WHAT YOU HAVE TO DO: Beneath this task are records; state how many of their lines hold the word "clockwise", and nothing else.

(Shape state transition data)
______

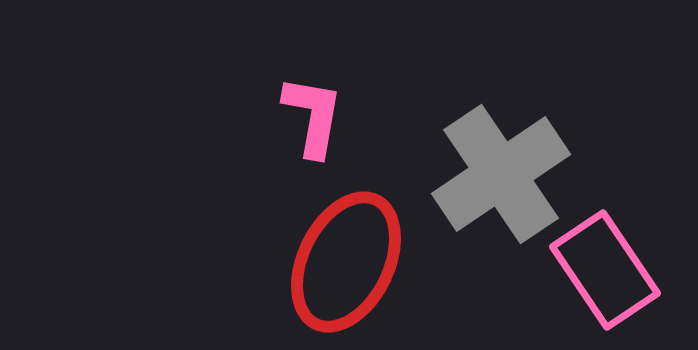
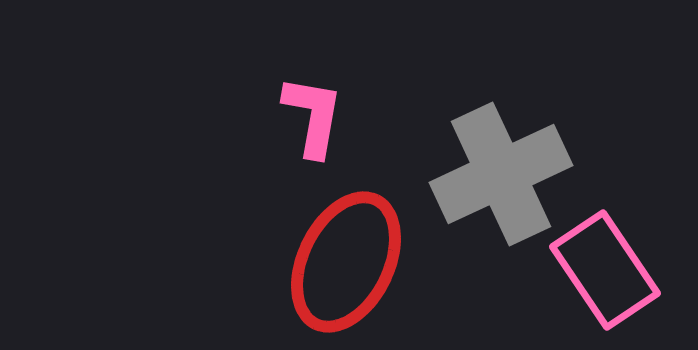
gray cross: rotated 9 degrees clockwise
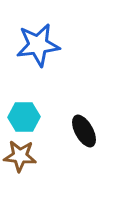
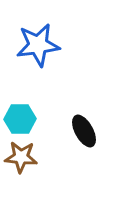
cyan hexagon: moved 4 px left, 2 px down
brown star: moved 1 px right, 1 px down
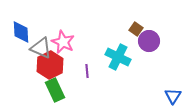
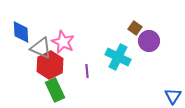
brown square: moved 1 px left, 1 px up
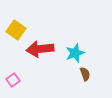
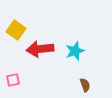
cyan star: moved 2 px up
brown semicircle: moved 11 px down
pink square: rotated 24 degrees clockwise
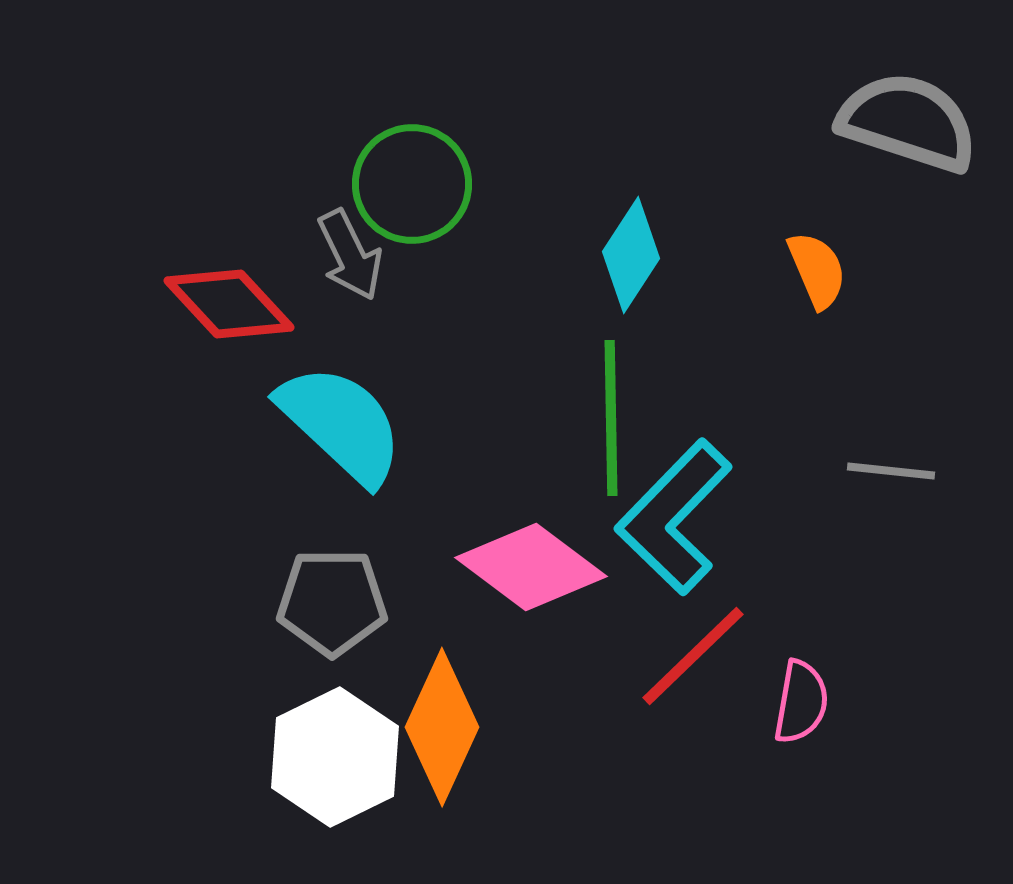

______

RESPONSE BELOW: 2